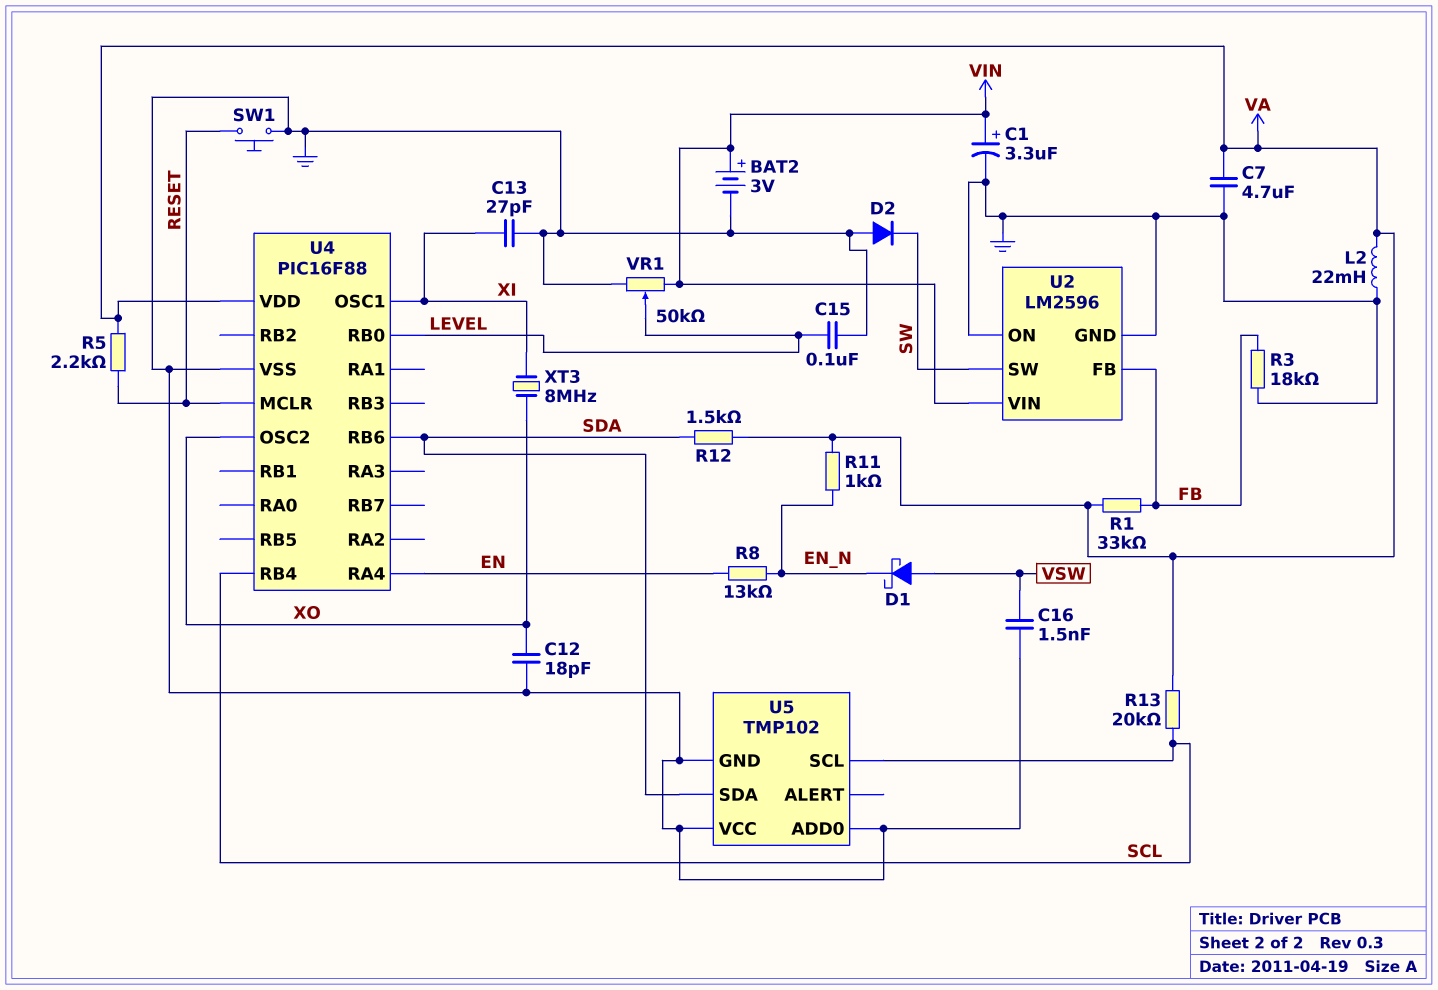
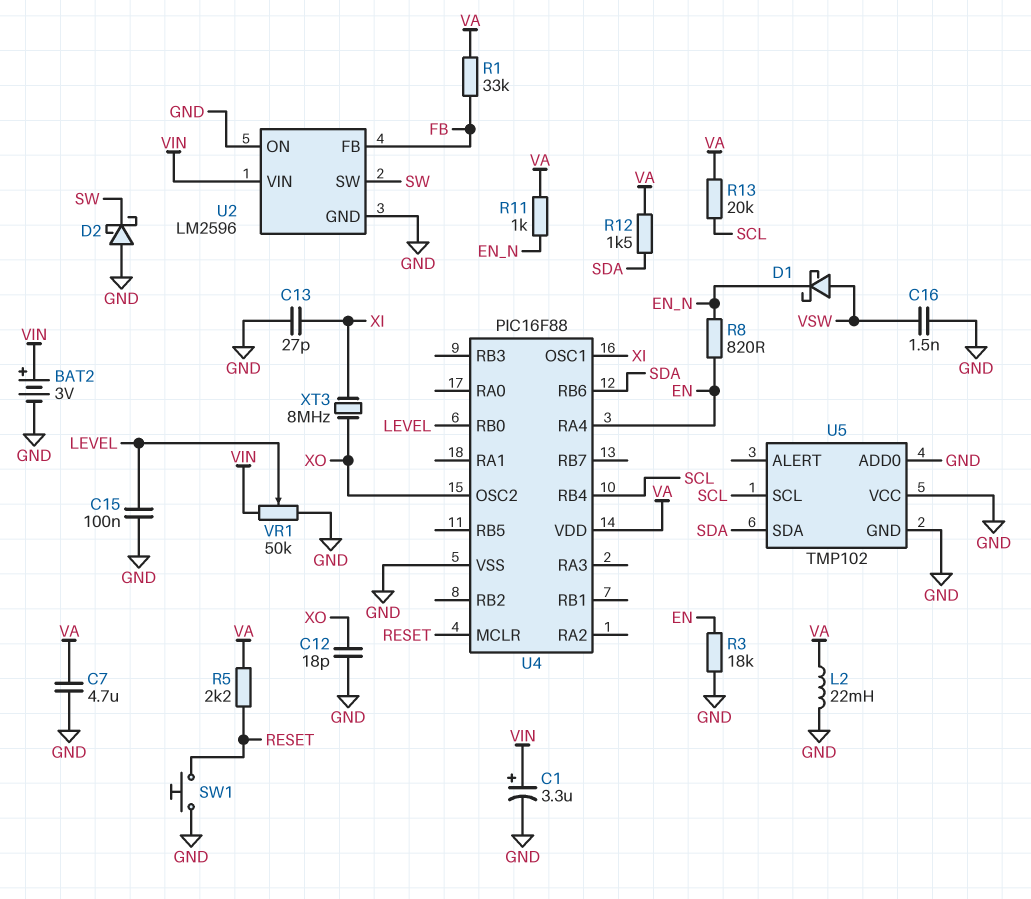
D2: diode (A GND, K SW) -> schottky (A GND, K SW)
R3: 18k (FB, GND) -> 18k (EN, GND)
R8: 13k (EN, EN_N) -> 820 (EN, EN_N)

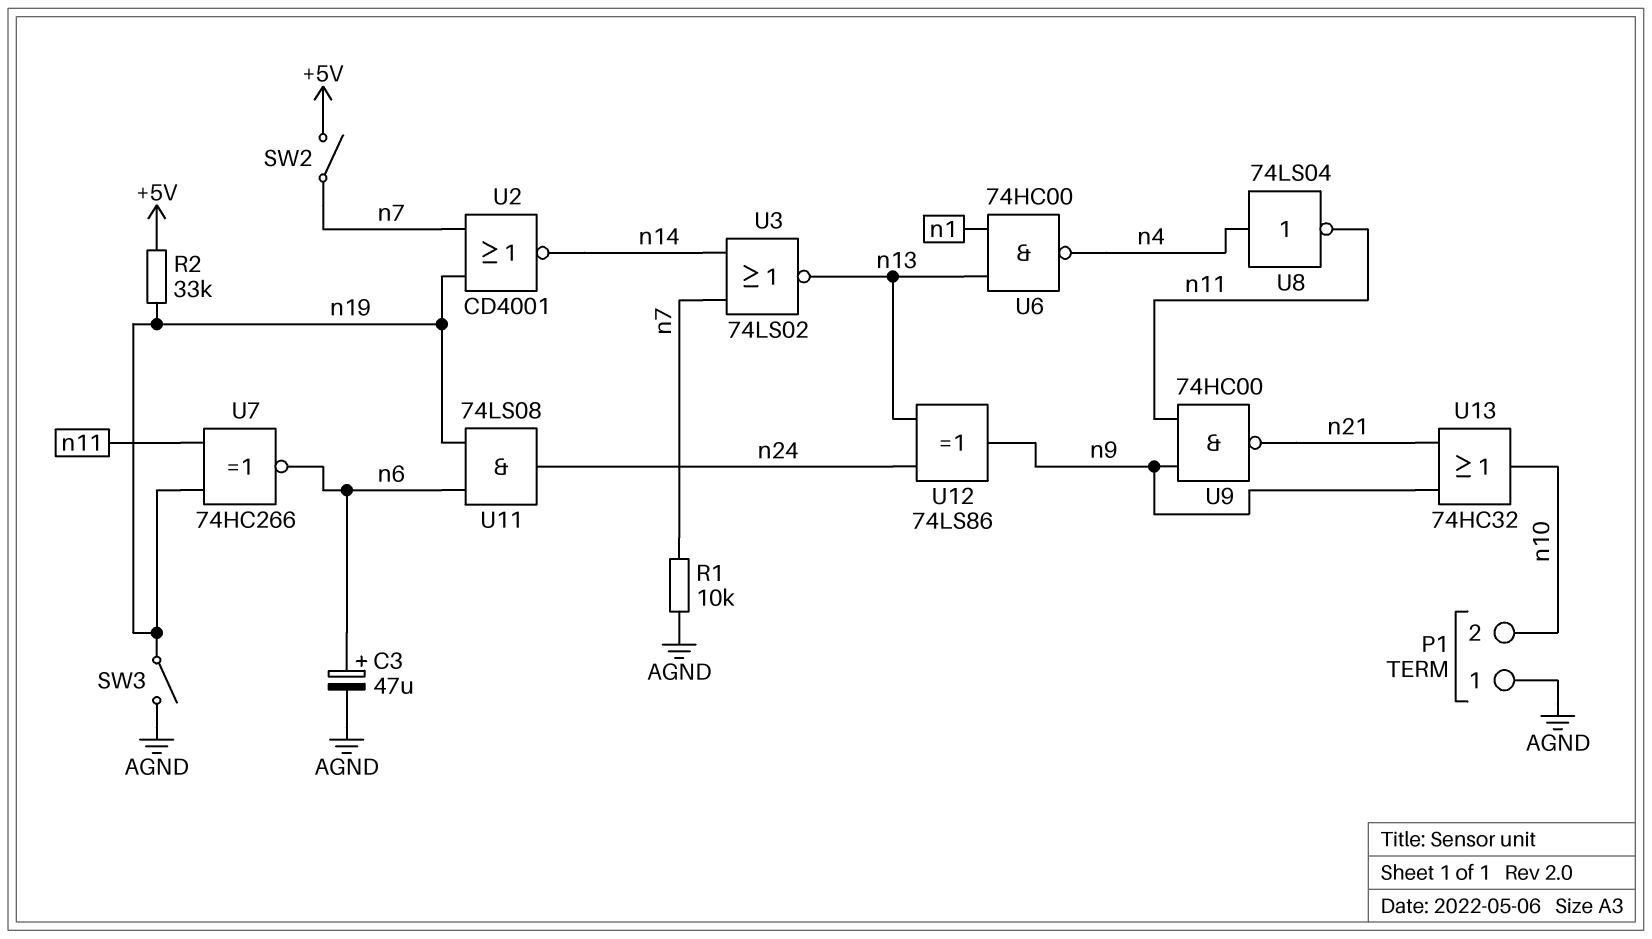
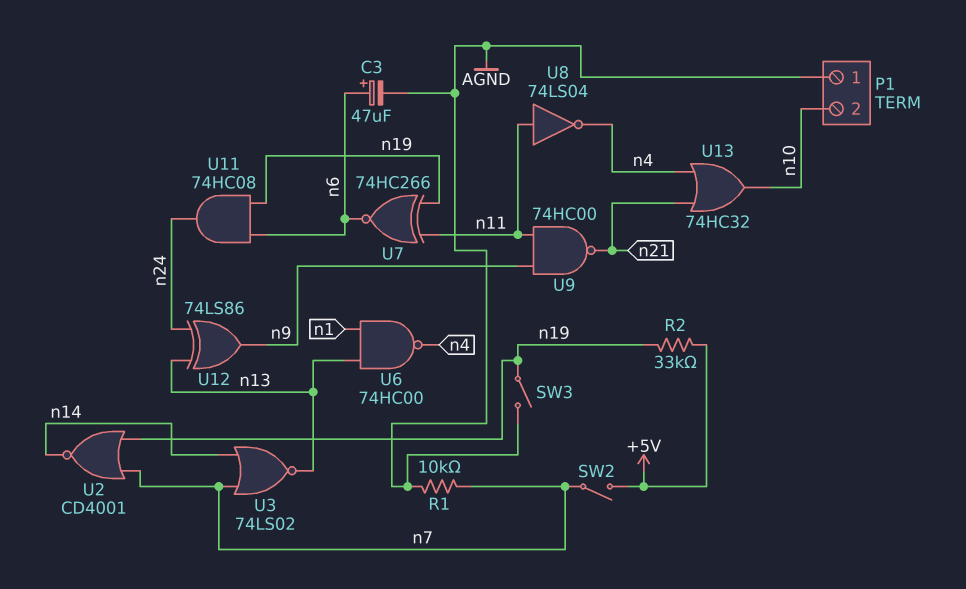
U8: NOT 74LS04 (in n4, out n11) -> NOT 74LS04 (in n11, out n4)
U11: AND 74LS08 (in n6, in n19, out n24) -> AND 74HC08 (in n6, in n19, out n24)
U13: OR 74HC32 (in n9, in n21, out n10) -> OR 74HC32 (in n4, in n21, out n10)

#### Task goal
Everything from the line holding "U11: AND 74LS08" through the final line of the material must be given again exactly, and nothing outside that stretch.

#### Solution to this exercise
U11: AND 74LS08 (in n6, in n19, out n24) -> AND 74HC08 (in n6, in n19, out n24)
U13: OR 74HC32 (in n9, in n21, out n10) -> OR 74HC32 (in n4, in n21, out n10)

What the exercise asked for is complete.